> [TASK STATEMENT]:
No pictures belong in the copy, but every line of the material below must be reproduced exactly.

> [GIVEN RECORDS]:
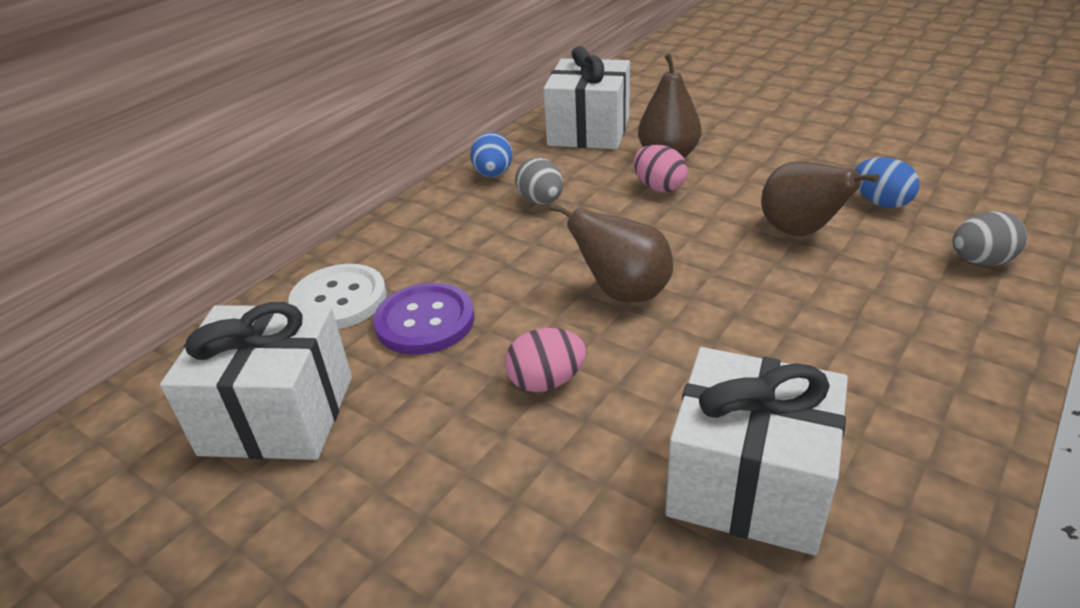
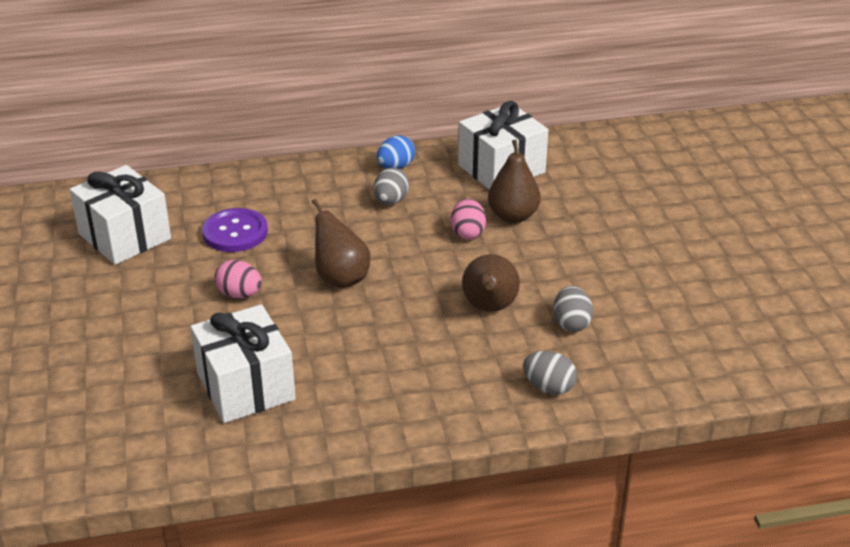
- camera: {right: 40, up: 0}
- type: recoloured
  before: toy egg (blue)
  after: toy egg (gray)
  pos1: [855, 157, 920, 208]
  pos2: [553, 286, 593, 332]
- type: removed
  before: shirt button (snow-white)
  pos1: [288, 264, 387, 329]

> [RESPONSE BELOW]:
- camera: {right: 40, up: 0}
- type: recoloured
  before: toy egg (blue)
  after: toy egg (gray)
  pos1: [855, 157, 920, 208]
  pos2: [553, 286, 593, 332]
- type: removed
  before: shirt button (snow-white)
  pos1: [288, 264, 387, 329]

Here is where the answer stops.